● **WHAT IS EXPECTED**
A single number is the answer: how many lines of the entries contain the word "blue"?

● **LISTED ENTRIES**
------

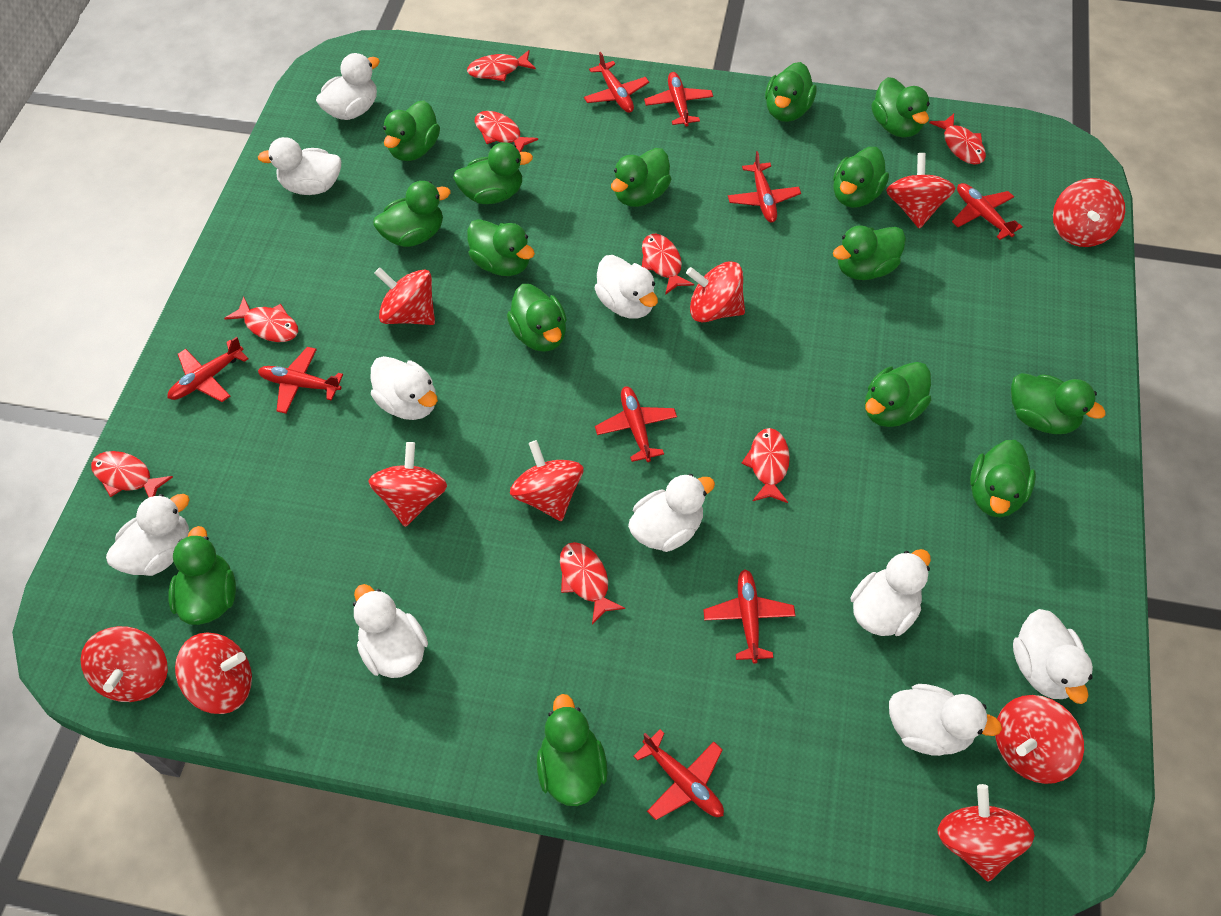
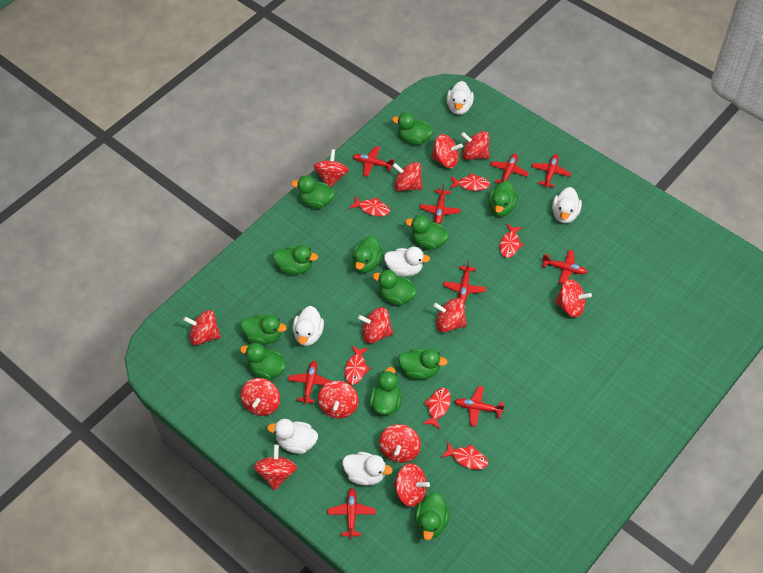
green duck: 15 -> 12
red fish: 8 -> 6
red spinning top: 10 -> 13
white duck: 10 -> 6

------

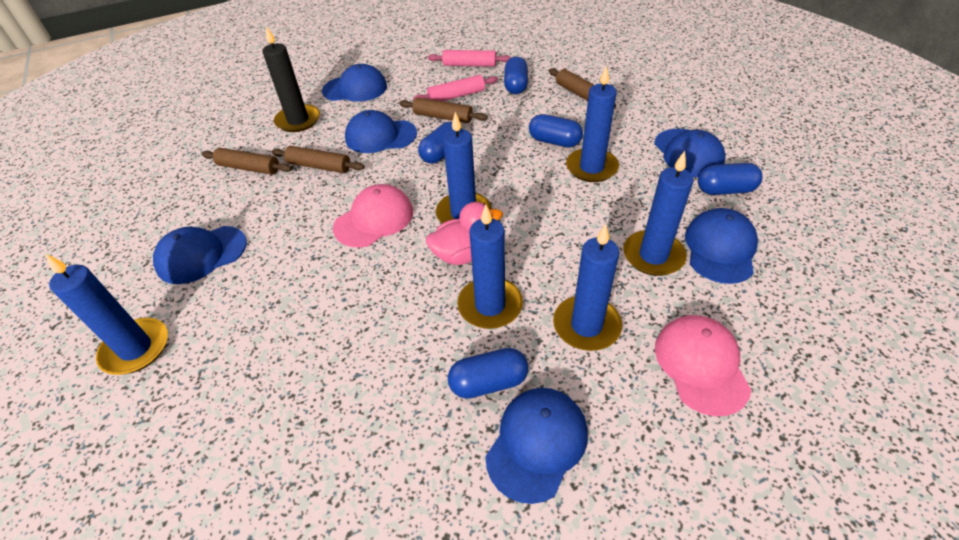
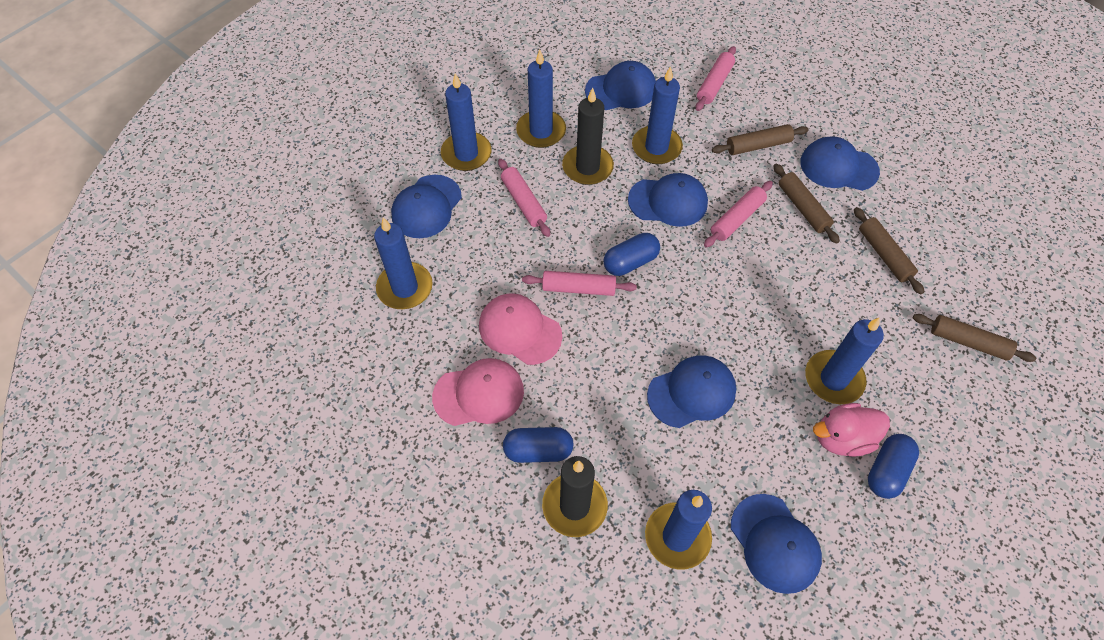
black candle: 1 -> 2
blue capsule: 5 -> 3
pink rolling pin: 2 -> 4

------

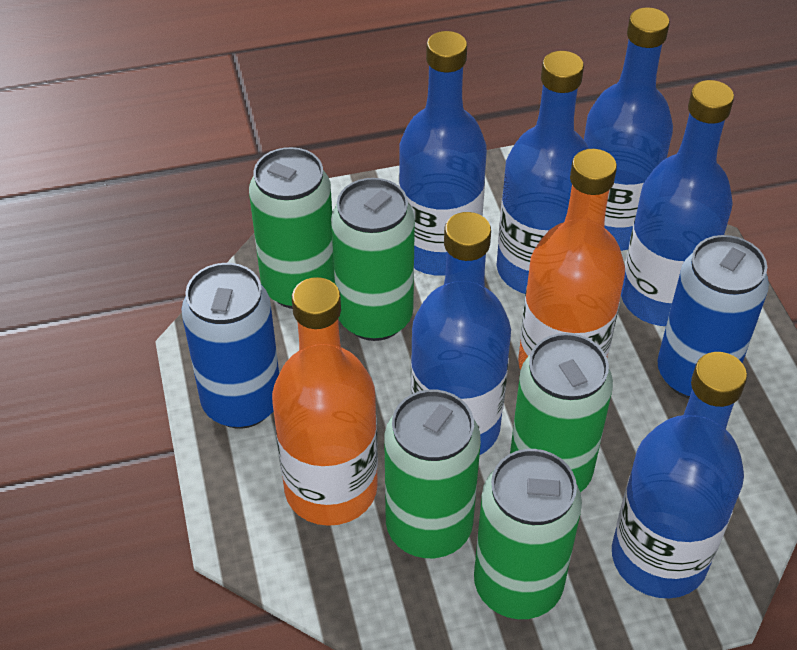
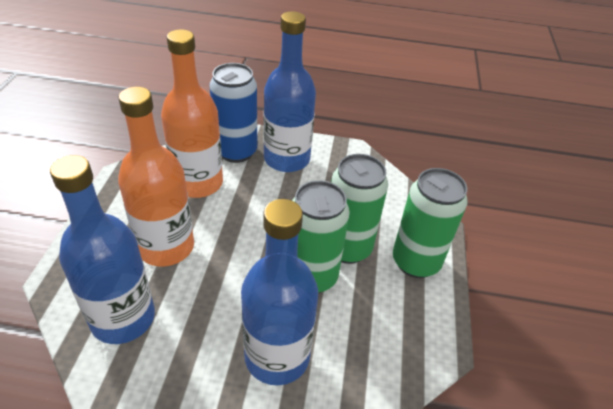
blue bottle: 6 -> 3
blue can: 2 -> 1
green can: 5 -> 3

------

● **EXERCISE SOLUTION**
3